§ Dataset entries
+--
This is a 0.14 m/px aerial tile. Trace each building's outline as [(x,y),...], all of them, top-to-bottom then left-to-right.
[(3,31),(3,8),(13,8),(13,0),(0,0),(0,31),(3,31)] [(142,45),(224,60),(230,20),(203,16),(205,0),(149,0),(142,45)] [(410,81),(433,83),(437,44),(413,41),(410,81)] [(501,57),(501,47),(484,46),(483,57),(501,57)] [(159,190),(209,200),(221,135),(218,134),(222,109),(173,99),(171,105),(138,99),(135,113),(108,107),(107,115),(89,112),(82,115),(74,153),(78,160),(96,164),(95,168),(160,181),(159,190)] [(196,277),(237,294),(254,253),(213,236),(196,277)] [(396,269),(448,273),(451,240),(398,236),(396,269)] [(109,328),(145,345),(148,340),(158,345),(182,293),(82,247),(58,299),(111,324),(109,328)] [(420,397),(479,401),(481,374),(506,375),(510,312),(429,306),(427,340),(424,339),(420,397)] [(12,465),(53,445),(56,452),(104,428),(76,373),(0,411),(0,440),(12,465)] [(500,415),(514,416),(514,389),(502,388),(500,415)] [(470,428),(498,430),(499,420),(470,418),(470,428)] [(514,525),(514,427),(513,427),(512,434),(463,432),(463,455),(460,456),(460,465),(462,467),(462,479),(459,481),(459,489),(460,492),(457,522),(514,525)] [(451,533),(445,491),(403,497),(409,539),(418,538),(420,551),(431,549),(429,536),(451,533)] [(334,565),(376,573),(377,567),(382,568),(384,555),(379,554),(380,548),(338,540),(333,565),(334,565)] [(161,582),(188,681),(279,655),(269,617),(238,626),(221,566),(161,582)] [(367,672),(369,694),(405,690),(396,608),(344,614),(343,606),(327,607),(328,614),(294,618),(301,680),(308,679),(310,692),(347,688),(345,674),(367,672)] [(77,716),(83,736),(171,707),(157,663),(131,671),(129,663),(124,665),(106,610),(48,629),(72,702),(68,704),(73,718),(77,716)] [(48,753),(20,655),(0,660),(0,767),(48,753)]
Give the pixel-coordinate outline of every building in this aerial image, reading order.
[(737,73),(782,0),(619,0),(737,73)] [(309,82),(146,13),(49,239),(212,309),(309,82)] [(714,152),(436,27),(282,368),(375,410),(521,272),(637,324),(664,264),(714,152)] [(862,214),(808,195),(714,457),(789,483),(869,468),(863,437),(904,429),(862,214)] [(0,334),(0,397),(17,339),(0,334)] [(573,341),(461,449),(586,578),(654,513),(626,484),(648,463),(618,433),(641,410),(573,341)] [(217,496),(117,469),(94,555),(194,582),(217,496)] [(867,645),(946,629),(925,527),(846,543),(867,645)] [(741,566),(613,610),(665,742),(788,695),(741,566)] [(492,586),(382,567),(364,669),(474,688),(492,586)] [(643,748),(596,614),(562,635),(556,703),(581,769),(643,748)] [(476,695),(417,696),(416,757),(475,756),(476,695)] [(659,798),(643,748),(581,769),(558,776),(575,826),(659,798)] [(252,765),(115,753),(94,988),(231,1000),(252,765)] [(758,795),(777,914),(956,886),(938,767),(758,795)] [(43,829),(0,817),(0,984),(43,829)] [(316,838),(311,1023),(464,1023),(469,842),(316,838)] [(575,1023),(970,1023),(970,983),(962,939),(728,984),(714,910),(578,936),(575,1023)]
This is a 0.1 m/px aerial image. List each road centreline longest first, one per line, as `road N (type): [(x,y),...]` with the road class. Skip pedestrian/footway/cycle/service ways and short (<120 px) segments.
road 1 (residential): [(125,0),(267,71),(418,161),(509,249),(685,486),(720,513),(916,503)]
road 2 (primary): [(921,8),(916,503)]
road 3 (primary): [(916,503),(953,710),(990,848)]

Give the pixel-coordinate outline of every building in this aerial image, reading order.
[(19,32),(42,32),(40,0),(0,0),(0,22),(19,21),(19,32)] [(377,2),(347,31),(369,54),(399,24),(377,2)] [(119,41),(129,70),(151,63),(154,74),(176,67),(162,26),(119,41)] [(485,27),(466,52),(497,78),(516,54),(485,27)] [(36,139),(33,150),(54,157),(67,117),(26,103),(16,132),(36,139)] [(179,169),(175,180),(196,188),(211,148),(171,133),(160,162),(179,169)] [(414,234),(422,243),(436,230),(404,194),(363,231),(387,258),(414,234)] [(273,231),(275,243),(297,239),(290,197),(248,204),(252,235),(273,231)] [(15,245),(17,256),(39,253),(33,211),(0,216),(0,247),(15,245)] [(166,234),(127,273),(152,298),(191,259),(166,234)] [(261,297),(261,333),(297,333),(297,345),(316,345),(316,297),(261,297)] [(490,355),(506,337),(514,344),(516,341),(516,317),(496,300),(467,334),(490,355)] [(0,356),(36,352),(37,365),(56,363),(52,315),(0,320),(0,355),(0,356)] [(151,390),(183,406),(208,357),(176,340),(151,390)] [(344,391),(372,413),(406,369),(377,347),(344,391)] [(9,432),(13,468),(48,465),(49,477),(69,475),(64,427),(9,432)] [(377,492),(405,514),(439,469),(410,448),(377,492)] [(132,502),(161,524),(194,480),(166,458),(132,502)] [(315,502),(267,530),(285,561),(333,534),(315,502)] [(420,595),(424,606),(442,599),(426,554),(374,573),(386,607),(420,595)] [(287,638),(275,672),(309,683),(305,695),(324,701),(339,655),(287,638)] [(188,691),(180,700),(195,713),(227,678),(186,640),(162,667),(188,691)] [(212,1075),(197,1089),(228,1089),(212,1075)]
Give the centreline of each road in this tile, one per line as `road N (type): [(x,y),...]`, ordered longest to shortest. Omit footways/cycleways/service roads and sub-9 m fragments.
+--
§ Assignment
Write out an exact copy of every record shown above.

§ Your response
This is a 0.14 m/px aerial tile. Trace each building's outline as [(x,y),...], all of them, top-to-bottom then left-to-right.
[(3,31),(3,8),(13,8),(13,0),(0,0),(0,31),(3,31)] [(142,45),(224,60),(230,20),(203,16),(205,0),(149,0),(142,45)] [(410,81),(433,83),(437,44),(413,41),(410,81)] [(501,57),(501,47),(484,46),(483,57),(501,57)] [(159,190),(209,200),(221,135),(218,134),(222,109),(173,99),(171,105),(138,99),(135,113),(108,107),(107,115),(89,112),(82,115),(74,153),(78,160),(96,164),(95,168),(160,181),(159,190)] [(196,277),(237,294),(254,253),(213,236),(196,277)] [(396,269),(448,273),(451,240),(398,236),(396,269)] [(109,328),(145,345),(148,340),(158,345),(182,293),(82,247),(58,299),(111,324),(109,328)] [(420,397),(479,401),(481,374),(506,375),(510,312),(429,306),(427,340),(424,339),(420,397)] [(12,465),(53,445),(56,452),(104,428),(76,373),(0,411),(0,440),(12,465)] [(500,415),(514,416),(514,389),(502,388),(500,415)] [(470,428),(498,430),(499,420),(470,418),(470,428)] [(514,525),(514,427),(513,427),(512,434),(463,432),(463,455),(460,456),(460,465),(462,467),(462,479),(459,481),(459,489),(460,492),(457,522),(514,525)] [(451,533),(445,491),(403,497),(409,539),(418,538),(420,551),(431,549),(429,536),(451,533)] [(334,565),(376,573),(377,567),(382,568),(384,555),(379,554),(380,548),(338,540),(333,565),(334,565)] [(161,582),(188,681),(279,655),(269,617),(238,626),(221,566),(161,582)] [(367,672),(369,694),(405,690),(396,608),(344,614),(343,606),(327,607),(328,614),(294,618),(301,680),(308,679),(310,692),(347,688),(345,674),(367,672)] [(77,716),(83,736),(171,707),(157,663),(131,671),(129,663),(124,665),(106,610),(48,629),(72,702),(68,704),(73,718),(77,716)] [(48,753),(20,655),(0,660),(0,767),(48,753)]
Give the pixel-coordinate outline of every building in this aerial image, reading order.
[(737,73),(782,0),(619,0),(737,73)] [(309,82),(146,13),(49,239),(212,309),(309,82)] [(714,152),(436,27),(282,368),(375,410),(521,272),(637,324),(664,264),(714,152)] [(862,214),(808,195),(714,457),(789,483),(869,468),(863,437),(904,429),(862,214)] [(0,334),(0,397),(17,339),(0,334)] [(573,341),(461,449),(586,578),(654,513),(626,484),(648,463),(618,433),(641,410),(573,341)] [(217,496),(117,469),(94,555),(194,582),(217,496)] [(867,645),(946,629),(925,527),(846,543),(867,645)] [(741,566),(613,610),(665,742),(788,695),(741,566)] [(492,586),(382,567),(364,669),(474,688),(492,586)] [(643,748),(596,614),(562,635),(556,703),(581,769),(643,748)] [(476,695),(417,696),(416,757),(475,756),(476,695)] [(659,798),(643,748),(581,769),(558,776),(575,826),(659,798)] [(252,765),(115,753),(94,988),(231,1000),(252,765)] [(758,795),(777,914),(956,886),(938,767),(758,795)] [(43,829),(0,817),(0,984),(43,829)] [(316,838),(311,1023),(464,1023),(469,842),(316,838)] [(575,1023),(970,1023),(970,983),(962,939),(728,984),(714,910),(578,936),(575,1023)]
This is a 0.1 m/px aerial image. List each road centreline longest first, one per line, as `road N (type): [(x,y),...]` with the road class. Skip pedestrian/footway/cycle/service ways and short (<120 px) segments.
road 1 (residential): [(125,0),(267,71),(418,161),(509,249),(685,486),(720,513),(916,503)]
road 2 (primary): [(921,8),(916,503)]
road 3 (primary): [(916,503),(953,710),(990,848)]

Give the pixel-coordinate outline of every building in this aerial image, reading order.
[(19,32),(42,32),(40,0),(0,0),(0,22),(19,21),(19,32)] [(377,2),(347,31),(369,54),(399,24),(377,2)] [(119,41),(129,70),(151,63),(154,74),(176,67),(162,26),(119,41)] [(485,27),(466,52),(497,78),(516,54),(485,27)] [(36,139),(33,150),(54,157),(67,117),(26,103),(16,132),(36,139)] [(179,169),(175,180),(196,188),(211,148),(171,133),(160,162),(179,169)] [(414,234),(422,243),(436,230),(404,194),(363,231),(387,258),(414,234)] [(273,231),(275,243),(297,239),(290,197),(248,204),(252,235),(273,231)] [(15,245),(17,256),(39,253),(33,211),(0,216),(0,247),(15,245)] [(166,234),(127,273),(152,298),(191,259),(166,234)] [(261,297),(261,333),(297,333),(297,345),(316,345),(316,297),(261,297)] [(490,355),(506,337),(514,344),(516,341),(516,317),(496,300),(467,334),(490,355)] [(0,356),(36,352),(37,365),(56,363),(52,315),(0,320),(0,355),(0,356)] [(151,390),(183,406),(208,357),(176,340),(151,390)] [(344,391),(372,413),(406,369),(377,347),(344,391)] [(9,432),(13,468),(48,465),(49,477),(69,475),(64,427),(9,432)] [(377,492),(405,514),(439,469),(410,448),(377,492)] [(132,502),(161,524),(194,480),(166,458),(132,502)] [(315,502),(267,530),(285,561),(333,534),(315,502)] [(420,595),(424,606),(442,599),(426,554),(374,573),(386,607),(420,595)] [(287,638),(275,672),(309,683),(305,695),(324,701),(339,655),(287,638)] [(188,691),(180,700),(195,713),(227,678),(186,640),(162,667),(188,691)] [(212,1075),(197,1089),(228,1089),(212,1075)]
Give the centreline of each road in this tile, one per line as `road N (type): [(x,y),...]`, ordered longest to shortest. Omit footways/cycleways/service roads and sub-9 m fragments.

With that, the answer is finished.